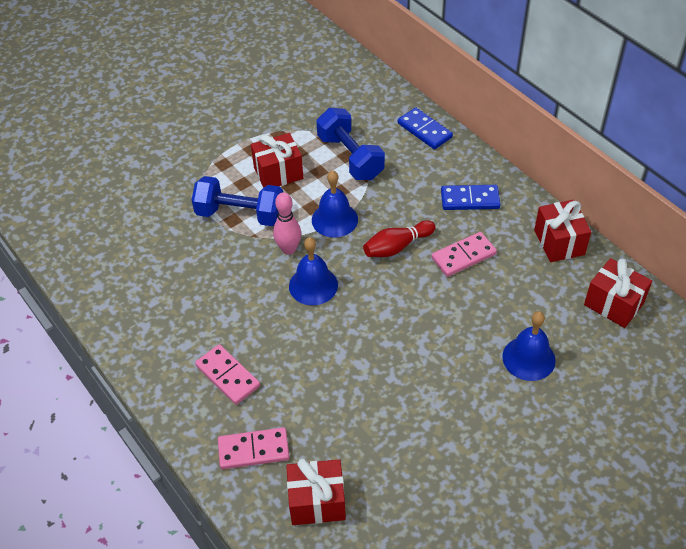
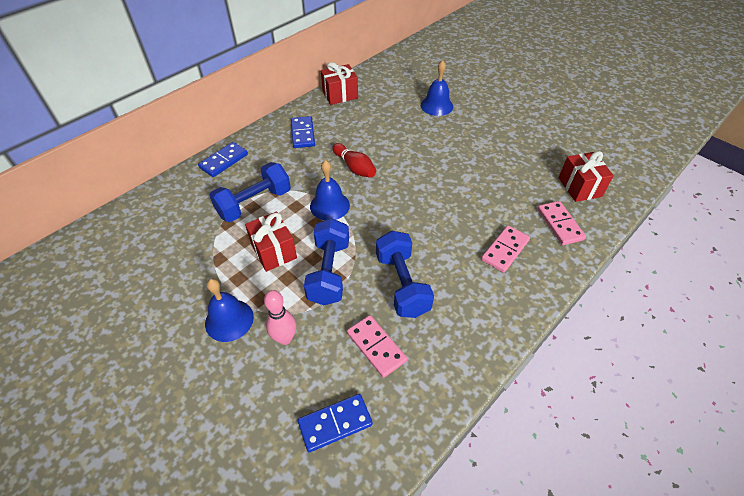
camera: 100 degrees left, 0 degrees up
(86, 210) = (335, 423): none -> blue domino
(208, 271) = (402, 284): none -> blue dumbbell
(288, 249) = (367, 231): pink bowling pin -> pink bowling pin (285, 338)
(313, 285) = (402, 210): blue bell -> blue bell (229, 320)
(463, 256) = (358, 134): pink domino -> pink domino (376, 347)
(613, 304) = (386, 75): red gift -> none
----------------------------------------
What is needed: Which lines run from the one containing "(86, 210) = (335, 423): none -> blue domino" to the end of the records? Transcribe exactly those, both ends included.

Your response:
(86, 210) = (335, 423): none -> blue domino
(208, 271) = (402, 284): none -> blue dumbbell
(288, 249) = (367, 231): pink bowling pin -> pink bowling pin (285, 338)
(313, 285) = (402, 210): blue bell -> blue bell (229, 320)
(463, 256) = (358, 134): pink domino -> pink domino (376, 347)
(613, 304) = (386, 75): red gift -> none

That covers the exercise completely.